> **WHAT NEEDS TO BE DONE**
Copy out, from the entries below, each line that holds the string "dispenser".

Object state change records:
================

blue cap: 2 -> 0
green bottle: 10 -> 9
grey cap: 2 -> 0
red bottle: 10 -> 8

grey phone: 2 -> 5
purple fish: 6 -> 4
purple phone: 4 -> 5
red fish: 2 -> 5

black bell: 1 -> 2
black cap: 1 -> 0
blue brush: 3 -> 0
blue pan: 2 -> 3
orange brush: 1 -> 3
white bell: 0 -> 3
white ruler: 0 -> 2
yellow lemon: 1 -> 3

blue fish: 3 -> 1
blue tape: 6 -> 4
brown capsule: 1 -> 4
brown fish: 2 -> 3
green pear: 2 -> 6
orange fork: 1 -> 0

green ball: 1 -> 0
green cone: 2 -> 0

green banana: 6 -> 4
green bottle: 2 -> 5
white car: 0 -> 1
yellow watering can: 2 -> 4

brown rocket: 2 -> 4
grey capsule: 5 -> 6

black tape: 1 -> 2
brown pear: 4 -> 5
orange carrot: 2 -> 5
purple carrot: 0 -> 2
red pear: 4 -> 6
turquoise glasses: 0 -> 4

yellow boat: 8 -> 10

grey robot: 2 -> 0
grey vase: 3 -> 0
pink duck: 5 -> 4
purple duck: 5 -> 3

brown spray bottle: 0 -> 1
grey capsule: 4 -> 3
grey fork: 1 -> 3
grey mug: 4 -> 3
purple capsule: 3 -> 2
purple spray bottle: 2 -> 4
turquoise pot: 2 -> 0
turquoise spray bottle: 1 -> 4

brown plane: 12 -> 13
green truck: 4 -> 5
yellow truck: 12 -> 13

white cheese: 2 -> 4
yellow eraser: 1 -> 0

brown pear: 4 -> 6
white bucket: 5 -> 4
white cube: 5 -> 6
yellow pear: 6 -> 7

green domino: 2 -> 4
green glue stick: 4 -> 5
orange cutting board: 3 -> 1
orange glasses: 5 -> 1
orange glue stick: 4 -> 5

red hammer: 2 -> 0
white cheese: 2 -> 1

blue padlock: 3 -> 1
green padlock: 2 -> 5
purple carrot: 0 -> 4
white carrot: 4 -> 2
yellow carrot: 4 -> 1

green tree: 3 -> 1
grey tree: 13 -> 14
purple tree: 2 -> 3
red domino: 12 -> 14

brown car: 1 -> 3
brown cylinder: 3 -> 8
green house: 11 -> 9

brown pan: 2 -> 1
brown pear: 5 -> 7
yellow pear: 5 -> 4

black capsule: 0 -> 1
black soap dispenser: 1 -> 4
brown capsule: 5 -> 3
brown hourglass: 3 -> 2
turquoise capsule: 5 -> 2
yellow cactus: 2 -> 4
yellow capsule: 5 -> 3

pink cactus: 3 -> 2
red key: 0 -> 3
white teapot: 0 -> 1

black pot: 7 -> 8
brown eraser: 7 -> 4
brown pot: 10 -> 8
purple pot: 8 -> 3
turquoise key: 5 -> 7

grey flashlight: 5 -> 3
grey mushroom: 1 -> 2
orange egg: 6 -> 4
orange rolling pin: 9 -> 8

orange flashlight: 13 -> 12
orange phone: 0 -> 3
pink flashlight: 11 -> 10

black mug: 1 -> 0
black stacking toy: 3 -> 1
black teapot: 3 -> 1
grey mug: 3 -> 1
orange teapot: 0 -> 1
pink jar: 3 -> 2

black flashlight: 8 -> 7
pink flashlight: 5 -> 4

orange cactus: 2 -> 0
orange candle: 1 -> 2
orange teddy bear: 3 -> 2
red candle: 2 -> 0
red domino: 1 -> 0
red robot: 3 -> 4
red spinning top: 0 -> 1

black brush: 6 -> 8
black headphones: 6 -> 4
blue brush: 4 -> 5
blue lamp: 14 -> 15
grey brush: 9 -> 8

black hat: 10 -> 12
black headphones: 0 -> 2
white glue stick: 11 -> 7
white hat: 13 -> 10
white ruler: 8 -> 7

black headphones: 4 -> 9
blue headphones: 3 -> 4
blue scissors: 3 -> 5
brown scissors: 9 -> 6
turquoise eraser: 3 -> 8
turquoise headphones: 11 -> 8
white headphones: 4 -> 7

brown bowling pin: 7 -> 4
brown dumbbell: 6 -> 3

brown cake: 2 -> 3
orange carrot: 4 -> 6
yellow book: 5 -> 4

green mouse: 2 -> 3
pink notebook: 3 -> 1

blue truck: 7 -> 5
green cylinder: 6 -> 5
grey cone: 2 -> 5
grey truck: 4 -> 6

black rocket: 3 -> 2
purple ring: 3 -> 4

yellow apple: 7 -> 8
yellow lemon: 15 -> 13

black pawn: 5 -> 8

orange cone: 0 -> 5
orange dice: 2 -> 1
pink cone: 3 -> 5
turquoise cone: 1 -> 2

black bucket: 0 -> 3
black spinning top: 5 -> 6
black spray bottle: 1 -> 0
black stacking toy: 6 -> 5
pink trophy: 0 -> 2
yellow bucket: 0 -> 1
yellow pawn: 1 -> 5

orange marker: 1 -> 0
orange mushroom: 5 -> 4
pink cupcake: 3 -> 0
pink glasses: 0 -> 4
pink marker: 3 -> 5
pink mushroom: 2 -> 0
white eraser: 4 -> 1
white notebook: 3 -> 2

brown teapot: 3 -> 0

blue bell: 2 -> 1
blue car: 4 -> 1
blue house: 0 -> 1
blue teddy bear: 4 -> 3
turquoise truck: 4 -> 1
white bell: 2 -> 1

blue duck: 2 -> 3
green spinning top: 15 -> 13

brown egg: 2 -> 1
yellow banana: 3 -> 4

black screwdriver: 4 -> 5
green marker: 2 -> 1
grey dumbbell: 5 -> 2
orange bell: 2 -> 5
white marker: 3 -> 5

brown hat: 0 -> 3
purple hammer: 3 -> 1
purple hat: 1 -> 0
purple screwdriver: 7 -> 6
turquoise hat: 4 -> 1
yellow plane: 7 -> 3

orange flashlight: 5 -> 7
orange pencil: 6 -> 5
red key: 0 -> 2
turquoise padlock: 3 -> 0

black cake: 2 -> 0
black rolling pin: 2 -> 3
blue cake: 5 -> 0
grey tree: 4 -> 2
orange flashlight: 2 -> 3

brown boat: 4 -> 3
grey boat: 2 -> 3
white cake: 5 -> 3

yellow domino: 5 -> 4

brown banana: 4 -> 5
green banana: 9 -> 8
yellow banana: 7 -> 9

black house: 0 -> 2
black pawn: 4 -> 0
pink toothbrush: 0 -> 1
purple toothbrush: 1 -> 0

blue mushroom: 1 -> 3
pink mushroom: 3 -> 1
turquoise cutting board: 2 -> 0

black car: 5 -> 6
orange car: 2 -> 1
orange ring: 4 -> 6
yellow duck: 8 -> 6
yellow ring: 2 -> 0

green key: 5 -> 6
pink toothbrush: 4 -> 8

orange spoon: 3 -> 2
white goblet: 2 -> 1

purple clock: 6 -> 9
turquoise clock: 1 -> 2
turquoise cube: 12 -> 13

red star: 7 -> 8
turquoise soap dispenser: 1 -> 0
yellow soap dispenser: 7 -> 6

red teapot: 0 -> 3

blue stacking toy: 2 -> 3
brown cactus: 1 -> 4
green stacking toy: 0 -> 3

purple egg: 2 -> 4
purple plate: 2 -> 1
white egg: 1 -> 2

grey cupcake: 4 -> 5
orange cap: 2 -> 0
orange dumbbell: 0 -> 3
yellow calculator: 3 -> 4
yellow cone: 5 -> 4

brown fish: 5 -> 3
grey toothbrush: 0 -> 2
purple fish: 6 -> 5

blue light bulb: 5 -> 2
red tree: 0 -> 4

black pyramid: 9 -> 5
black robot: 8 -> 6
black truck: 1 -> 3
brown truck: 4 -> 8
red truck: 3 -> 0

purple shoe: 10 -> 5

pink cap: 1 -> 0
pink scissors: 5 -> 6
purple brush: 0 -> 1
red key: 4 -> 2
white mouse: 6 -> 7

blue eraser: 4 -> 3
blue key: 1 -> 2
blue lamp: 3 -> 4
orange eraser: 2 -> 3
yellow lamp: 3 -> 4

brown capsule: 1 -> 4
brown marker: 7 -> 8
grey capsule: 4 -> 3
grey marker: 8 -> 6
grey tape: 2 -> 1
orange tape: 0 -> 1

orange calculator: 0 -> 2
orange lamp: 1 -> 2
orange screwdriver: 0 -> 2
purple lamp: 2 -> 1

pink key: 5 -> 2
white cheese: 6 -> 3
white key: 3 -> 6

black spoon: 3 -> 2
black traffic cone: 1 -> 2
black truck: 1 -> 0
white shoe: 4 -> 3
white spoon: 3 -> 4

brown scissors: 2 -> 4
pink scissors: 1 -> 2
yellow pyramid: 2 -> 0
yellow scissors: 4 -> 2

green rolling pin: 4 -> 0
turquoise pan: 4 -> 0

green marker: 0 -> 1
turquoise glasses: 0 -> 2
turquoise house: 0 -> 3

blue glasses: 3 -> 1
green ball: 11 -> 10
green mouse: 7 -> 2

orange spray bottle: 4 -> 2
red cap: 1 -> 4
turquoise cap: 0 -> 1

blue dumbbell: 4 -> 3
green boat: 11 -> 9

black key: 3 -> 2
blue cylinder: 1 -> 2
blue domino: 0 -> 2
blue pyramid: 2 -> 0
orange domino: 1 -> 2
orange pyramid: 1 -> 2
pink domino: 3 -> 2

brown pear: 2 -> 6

================

> **EXERCISE RESULT**
black soap dispenser: 1 -> 4
turquoise soap dispenser: 1 -> 0
yellow soap dispenser: 7 -> 6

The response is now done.